◆ Information provided ◆
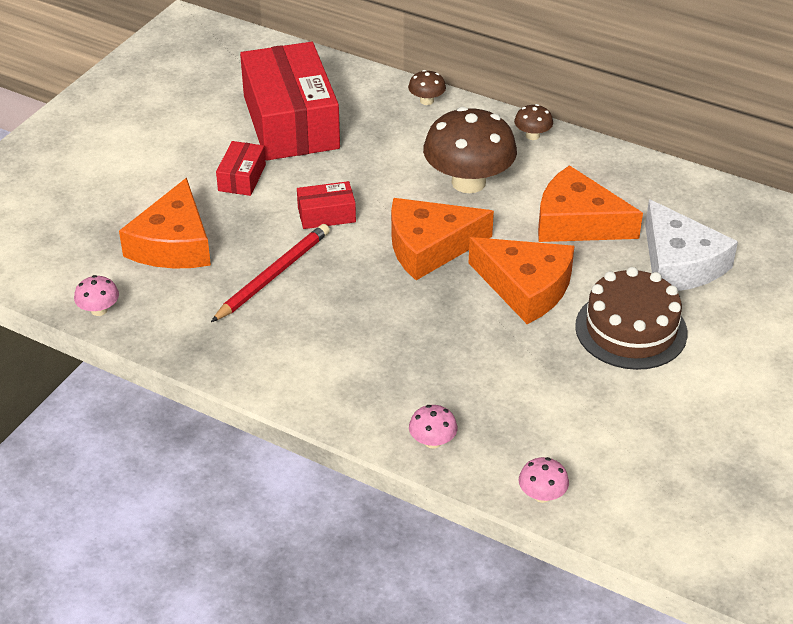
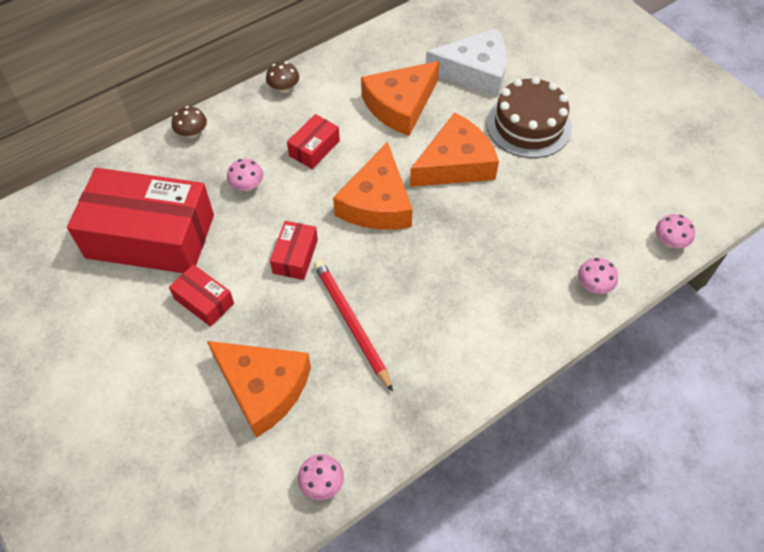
camera: 65 degrees left, 15 degrees up
brown mushroom [423,107,517,193] -> red box [287,114,340,169]
none -> pink mushroom [227,159,264,192]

◆ Activity ◆
What is needed is the listing above, repeated verbatim, without its images.

◆ Your response ◆
camera: 65 degrees left, 15 degrees up
brown mushroom [423,107,517,193] -> red box [287,114,340,169]
none -> pink mushroom [227,159,264,192]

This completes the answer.